*** Block opens ***

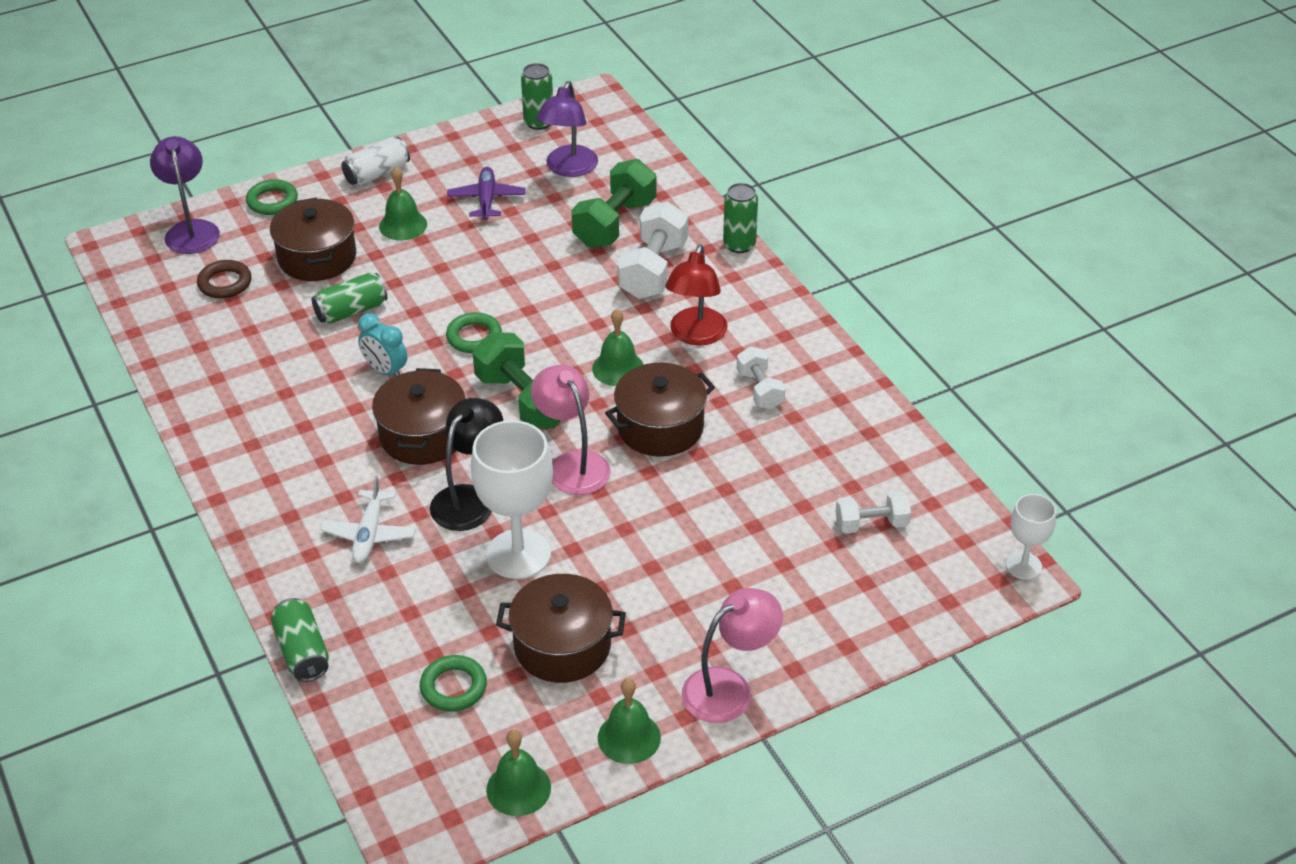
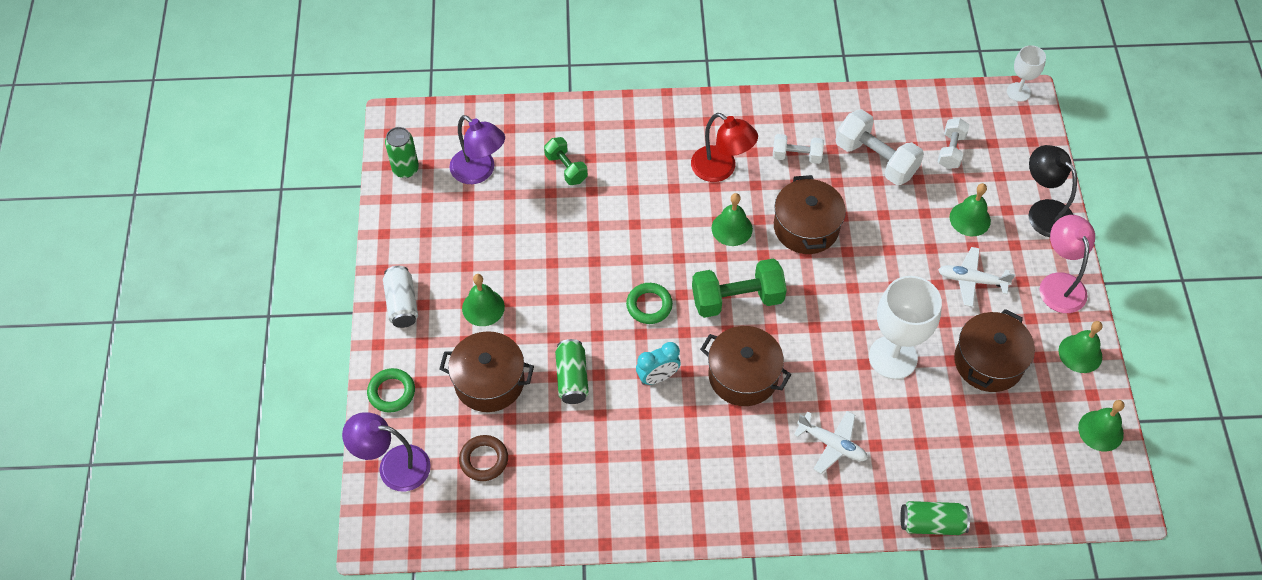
camera: 65 degrees left, 15 degrees up
(453, 687) = (1000, 439): green ring -> none
(469, 499) = (824, 368): black lamp -> black lamp (1043, 211)
(486, 199) = (485, 239): purple plane -> none
(572, 464) = (818, 293): pink lamp -> none
(614, 223) = (566, 168): green dumbbell -> green dumbbell, size x0.60
(653, 270) = (635, 166): white dumbbell -> white dumbbell (875, 159)
(678, 597) = (971, 280): none -> white plane
(739, 245) = (636, 104): green can -> none
(774, 571) = (970, 219): none -> green bell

*** Block closes ***

◆ Task to carry out
Leave the pictures out and print every record exactly.

◆ Output of the exercise
camera: 65 degrees left, 15 degrees up
(453, 687) = (1000, 439): green ring -> none
(469, 499) = (824, 368): black lamp -> black lamp (1043, 211)
(486, 199) = (485, 239): purple plane -> none
(572, 464) = (818, 293): pink lamp -> none
(614, 223) = (566, 168): green dumbbell -> green dumbbell, size x0.60
(653, 270) = (635, 166): white dumbbell -> white dumbbell (875, 159)
(678, 597) = (971, 280): none -> white plane
(739, 245) = (636, 104): green can -> none
(774, 571) = (970, 219): none -> green bell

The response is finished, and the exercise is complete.